Available data:
┄┄┄┄┄┄┄┄┄┄
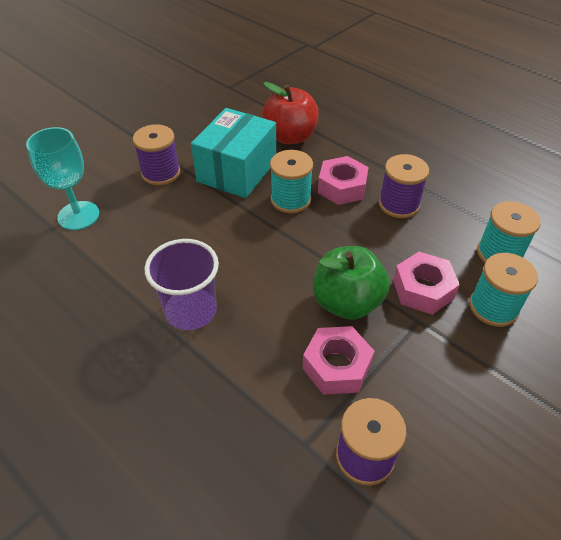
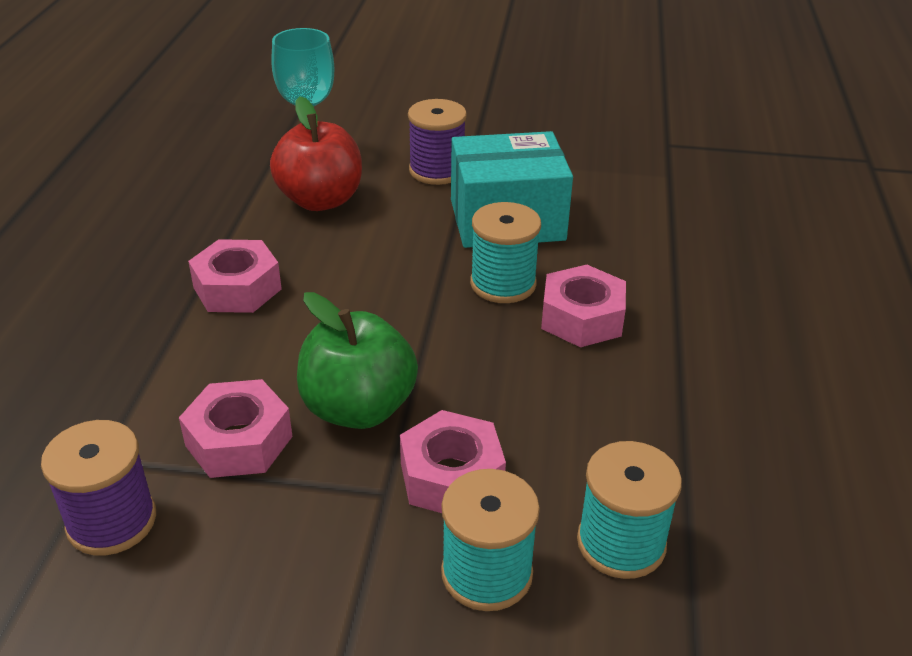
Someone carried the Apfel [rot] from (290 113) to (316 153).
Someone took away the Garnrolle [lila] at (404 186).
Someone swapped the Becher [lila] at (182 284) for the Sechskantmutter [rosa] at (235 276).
┄┄┄┄┄┄┄┄┄┄
The problem:
Print out the complete listing above exactly, dropping each image.

Answer box:
Someone carried the Apfel [rot] from (290 113) to (316 153).
Someone took away the Garnrolle [lila] at (404 186).
Someone swapped the Becher [lila] at (182 284) for the Sechskantmutter [rosa] at (235 276).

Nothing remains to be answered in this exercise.